(RECORDS SUPPLIED)
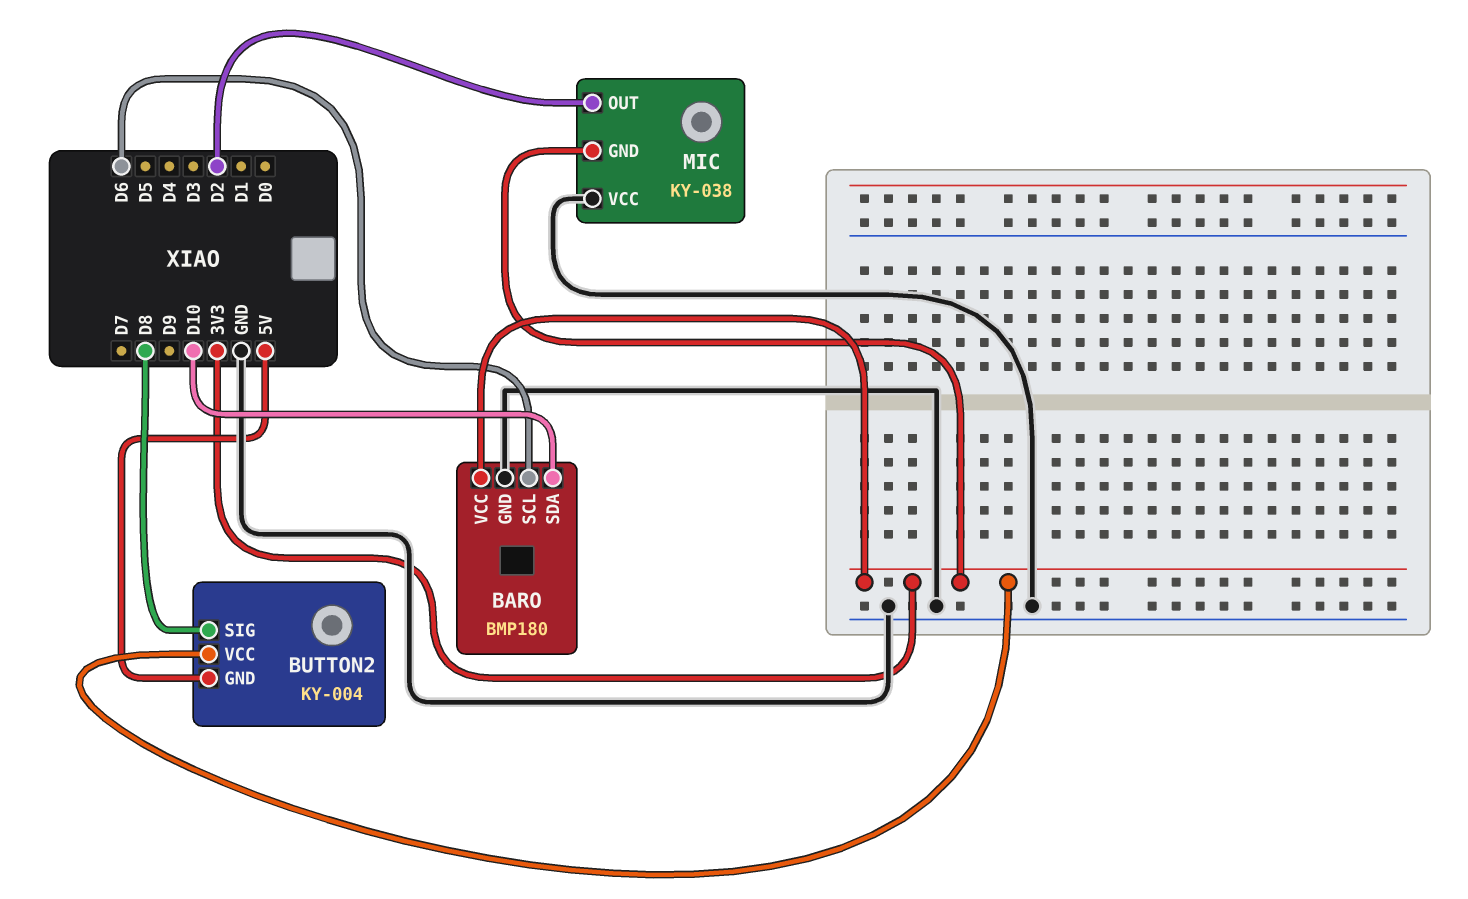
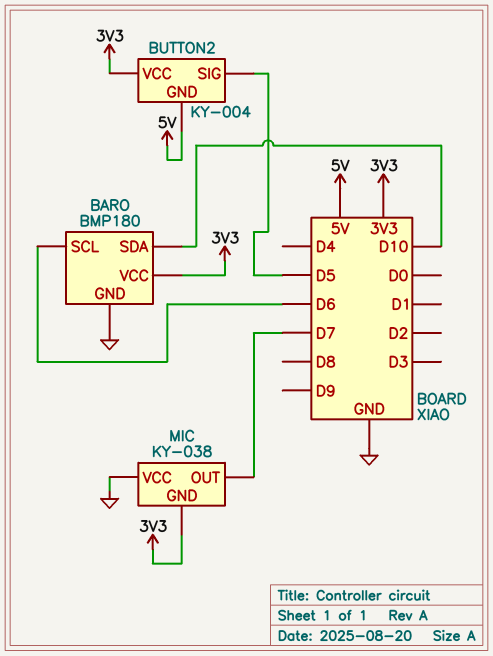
BUTTON2 pin SIG: D8 -> D5
MIC pin OUT: D2 -> D7

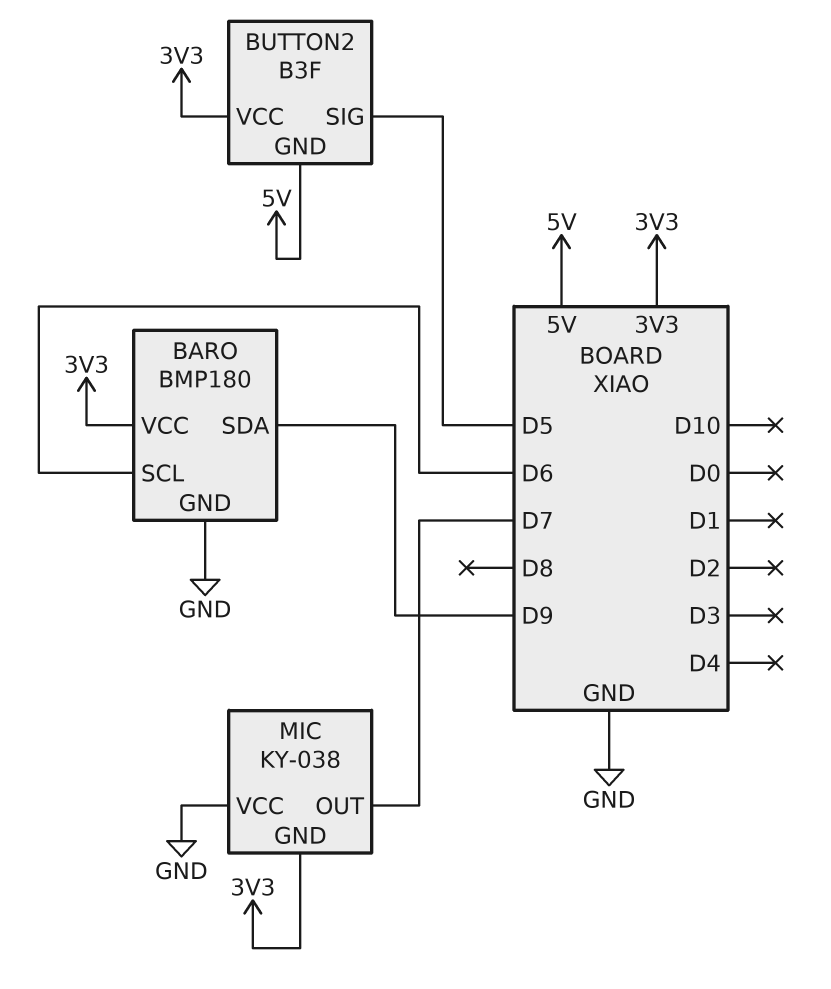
BARO pin SDA: D10 -> D9
BUTTON2: KY-004 -> B3F

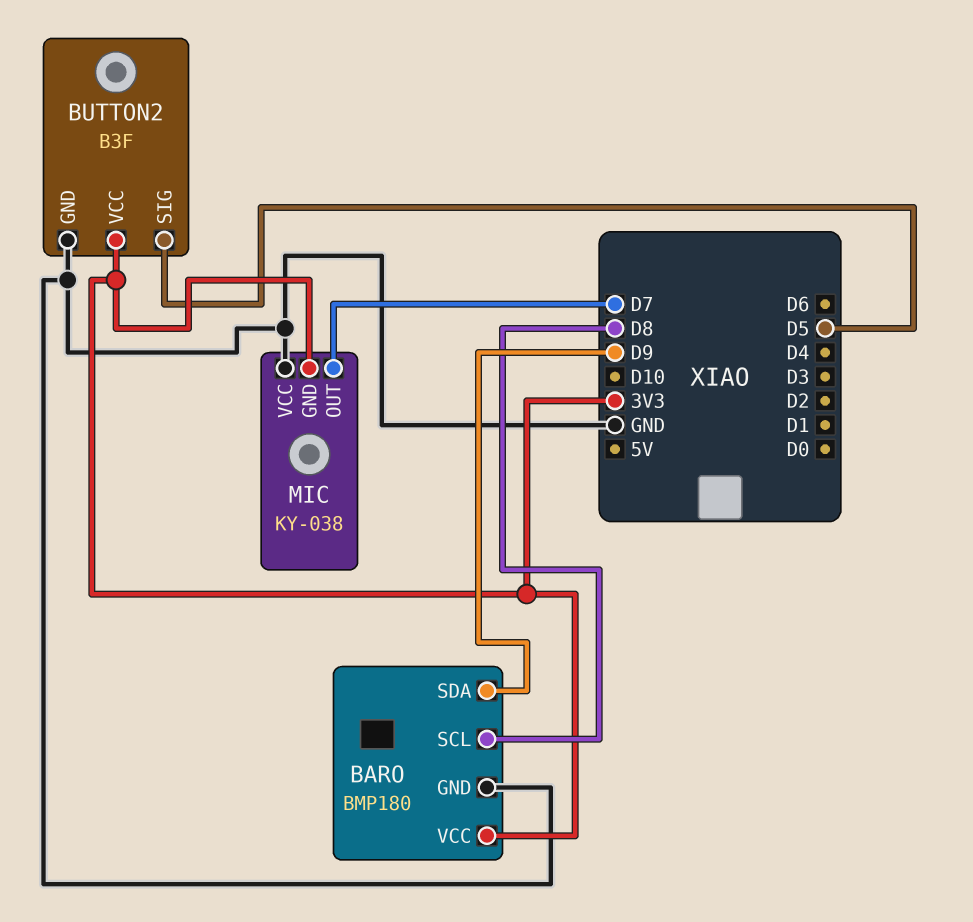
BARO pin SCL: D6 -> D8
BUTTON2 pin GND: 5V -> GND

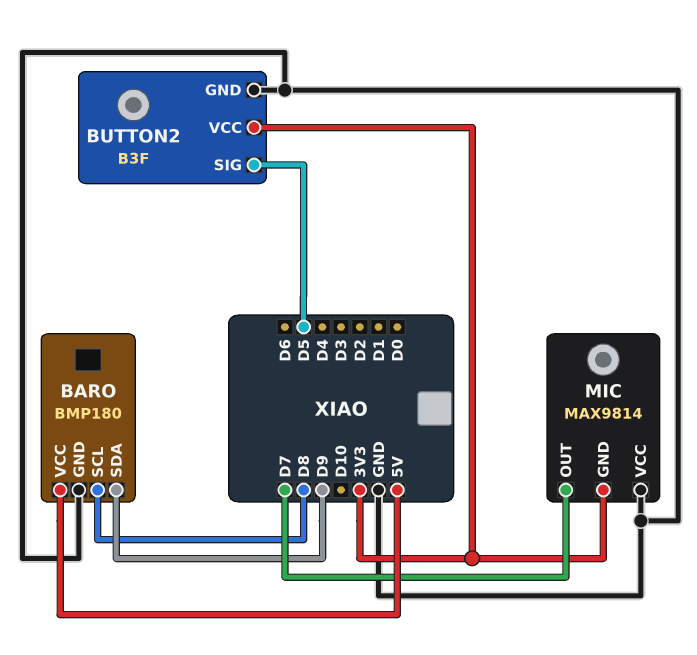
BARO pin VCC: 3V3 -> 5V
MIC: KY-038 -> MAX9814

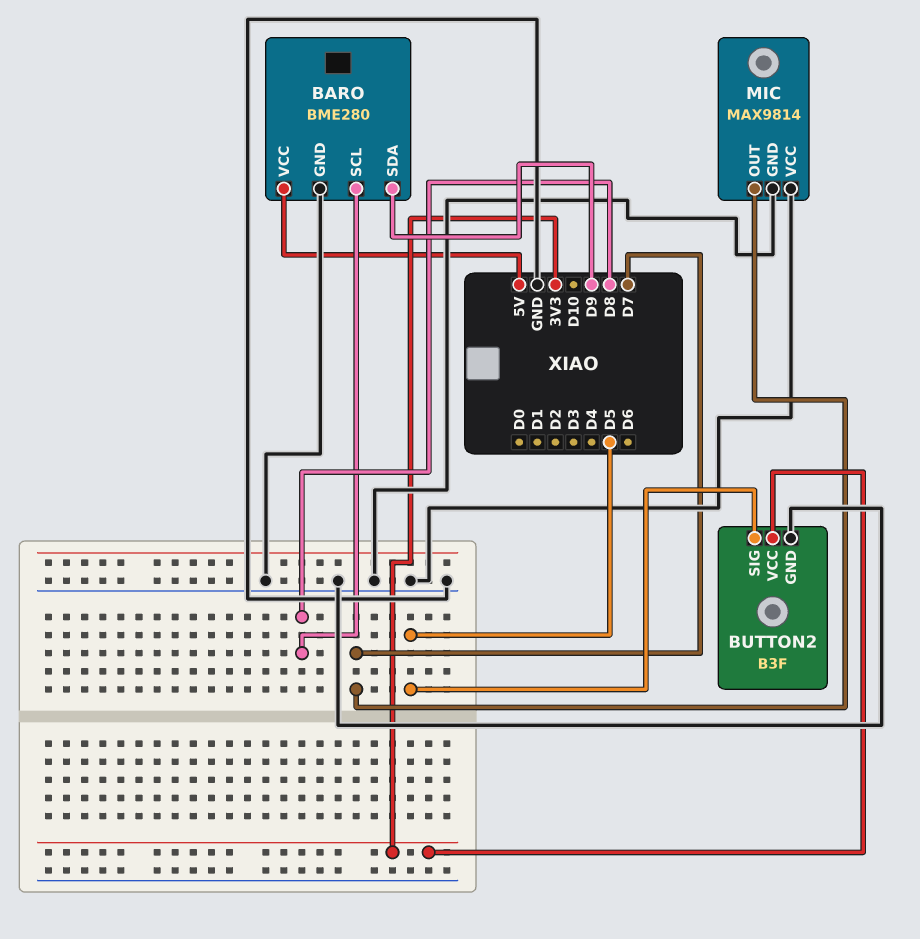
BARO: BMP180 -> BME280
MIC pin GND: 3V3 -> GND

(ACTIVITY) Each line from the one bearing "BUTTON2 pin GND: 5V -> GND" through the final line of the records is to be copied exactly, and no pictures are to be included.

(EXERCISE SOLUTION)
BUTTON2 pin GND: 5V -> GND

BARO pin VCC: 3V3 -> 5V
MIC: KY-038 -> MAX9814

BARO: BMP180 -> BME280
MIC pin GND: 3V3 -> GND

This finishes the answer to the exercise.